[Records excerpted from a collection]
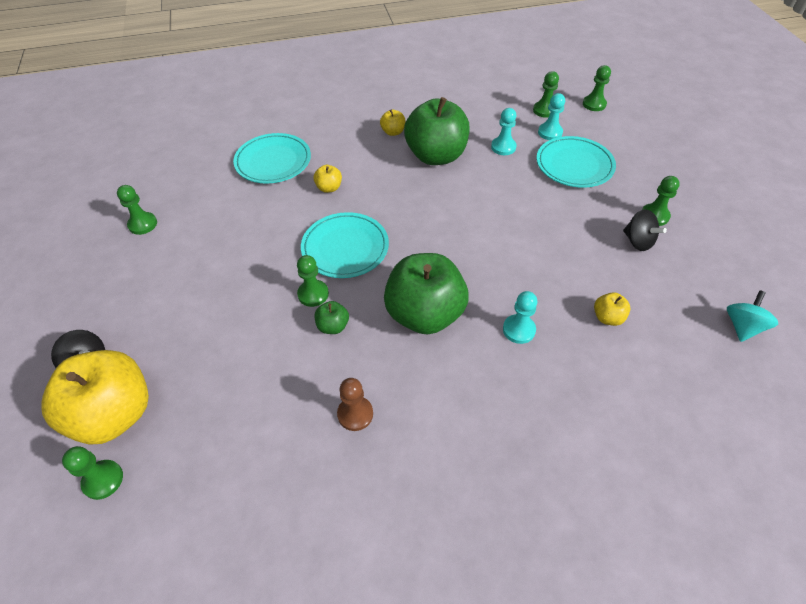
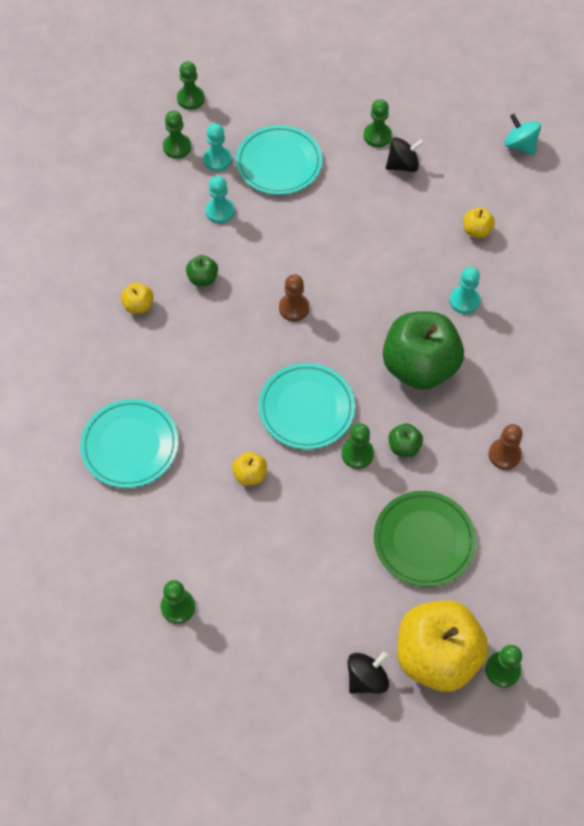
camera: 70 degrees left, 10 degrees up
(237, 369) = (424, 540): none -> green plate
(329, 188) = (206, 399): yellow apple -> yellow apple (250, 475)
(436, 156) = (203, 278): green apple -> green apple, size x0.42
(439, 213) = (294, 308): none -> brown pawn

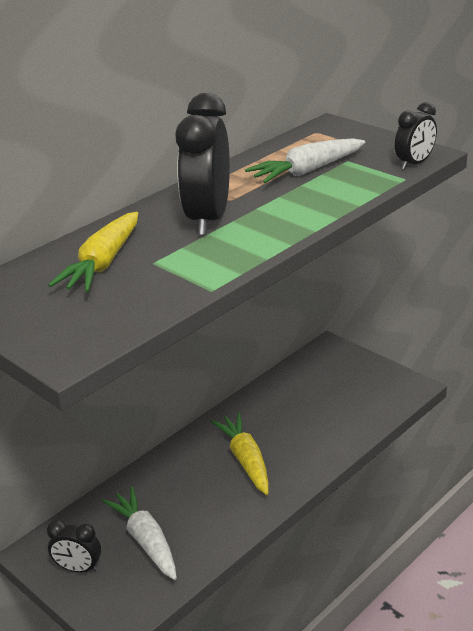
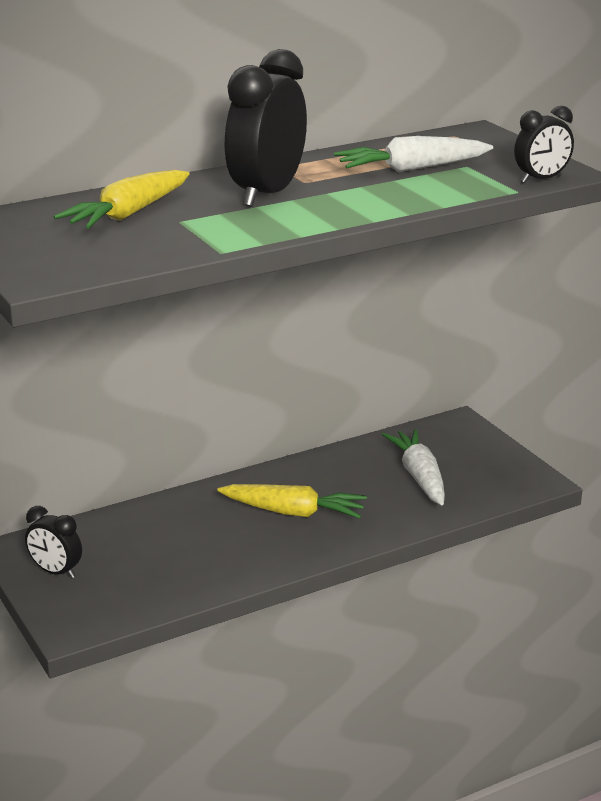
camera: 15 degrees right, 5 degrees down
(145, 540) = (141, 562): white carrot -> white carrot (419, 476)
(245, 460) = (294, 512): yellow carrot -> yellow carrot turned 105 degrees clockwise

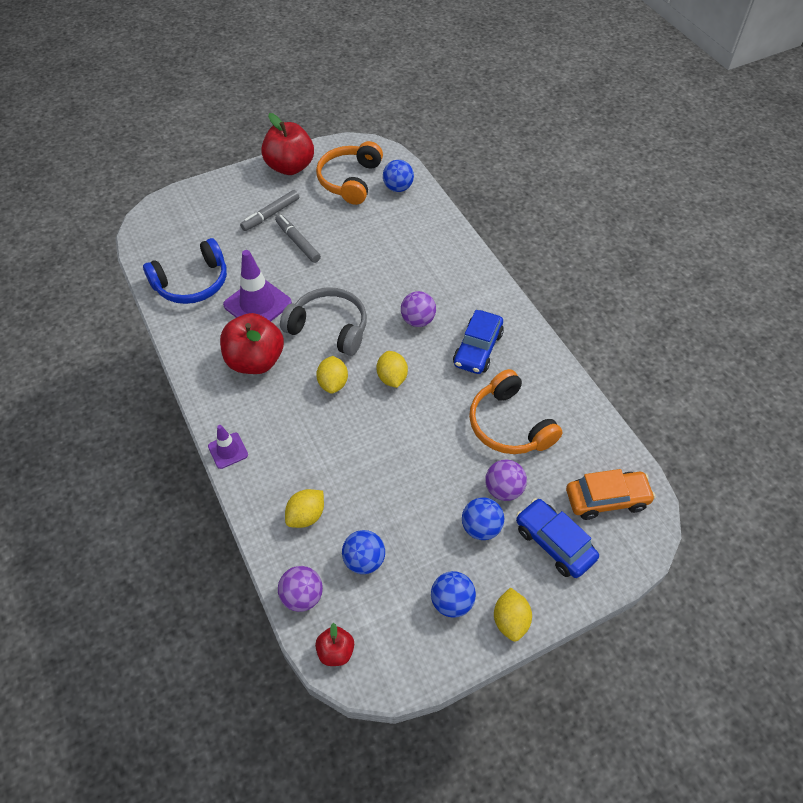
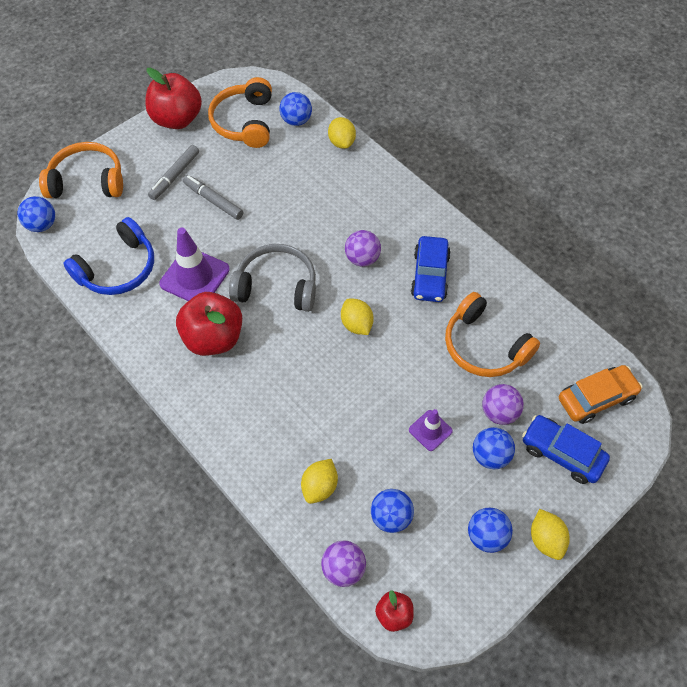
camera: 15 degrees left, 5 degrees up
(140, 233) = (42, 225): none -> blue ball
(192, 204) = (87, 181): none -> orange headphones
(228, 450) = (218, 439): purple traffic cone -> purple traffic cone (430, 430)
(333, 383) = (300, 343): yellow lemon -> yellow lemon (341, 142)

Goal of the exercise
Please print each record above again exactly, but omit any pictures.

Finished exercise
camera: 70 degrees left, 10 degrees up
(237, 369) = (424, 540): none -> green plate
(329, 188) = (206, 399): yellow apple -> yellow apple (250, 475)
(436, 156) = (203, 278): green apple -> green apple, size x0.42
(439, 213) = (294, 308): none -> brown pawn

camera: 15 degrees right, 5 degrees down
(145, 540) = (141, 562): white carrot -> white carrot (419, 476)
(245, 460) = (294, 512): yellow carrot -> yellow carrot turned 105 degrees clockwise

camera: 15 degrees left, 5 degrees up
(140, 233) = (42, 225): none -> blue ball
(192, 204) = (87, 181): none -> orange headphones
(228, 450) = (218, 439): purple traffic cone -> purple traffic cone (430, 430)
(333, 383) = (300, 343): yellow lemon -> yellow lemon (341, 142)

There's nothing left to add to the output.